→ Records:
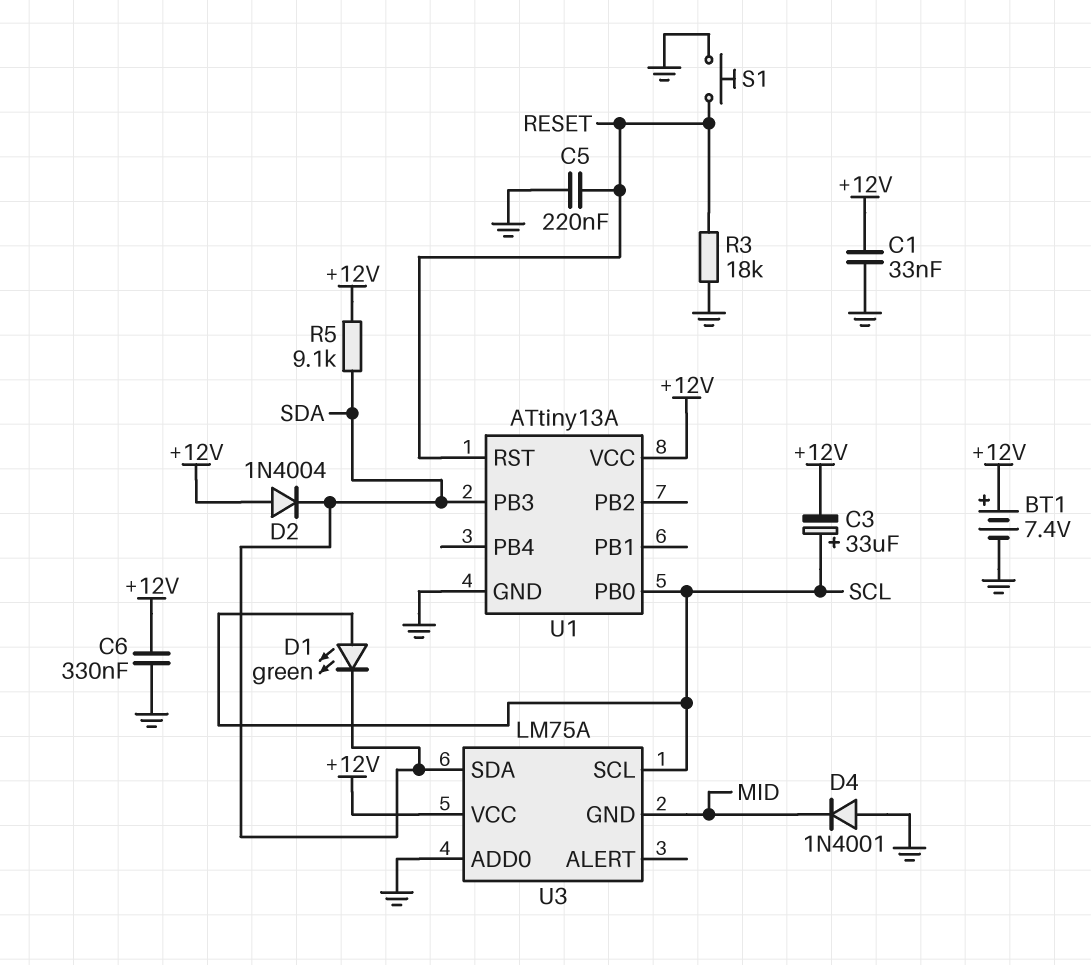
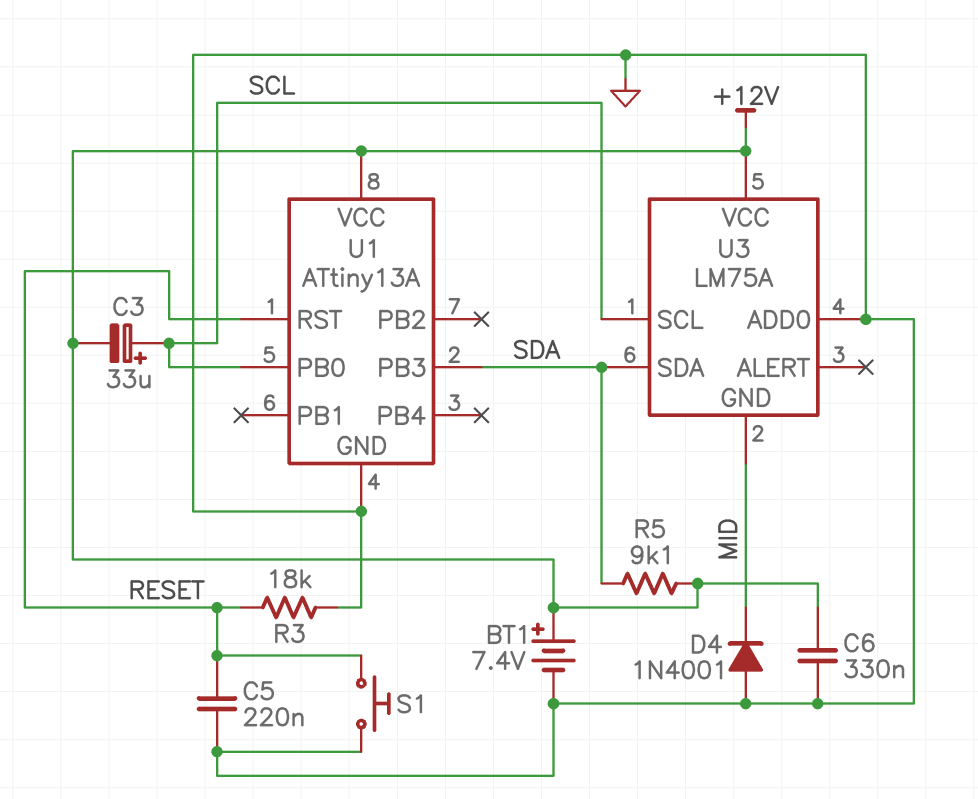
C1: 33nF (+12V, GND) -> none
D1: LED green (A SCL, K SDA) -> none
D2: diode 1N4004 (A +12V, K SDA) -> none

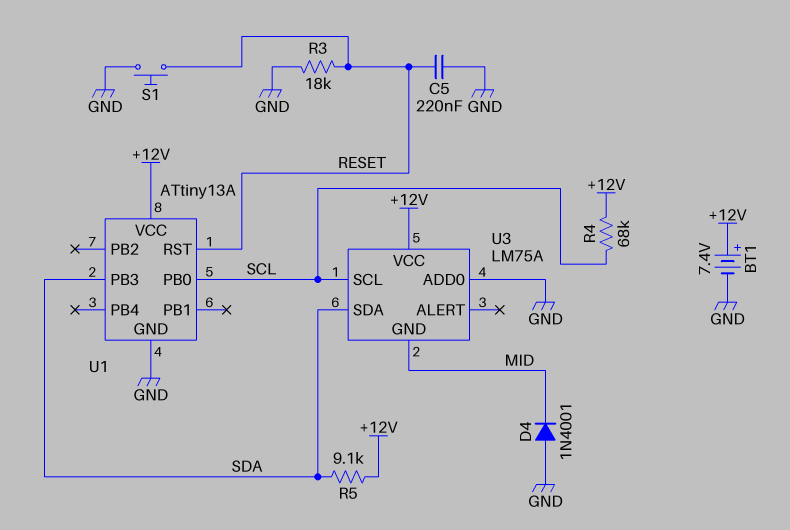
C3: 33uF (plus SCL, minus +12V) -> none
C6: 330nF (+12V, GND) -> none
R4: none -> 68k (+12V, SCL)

→ Work to be completed:
Omit the pictures and reproduce the listing exactly.

→ Written response:
C1: 33nF (+12V, GND) -> none
D1: LED green (A SCL, K SDA) -> none
D2: diode 1N4004 (A +12V, K SDA) -> none

C3: 33uF (plus SCL, minus +12V) -> none
C6: 330nF (+12V, GND) -> none
R4: none -> 68k (+12V, SCL)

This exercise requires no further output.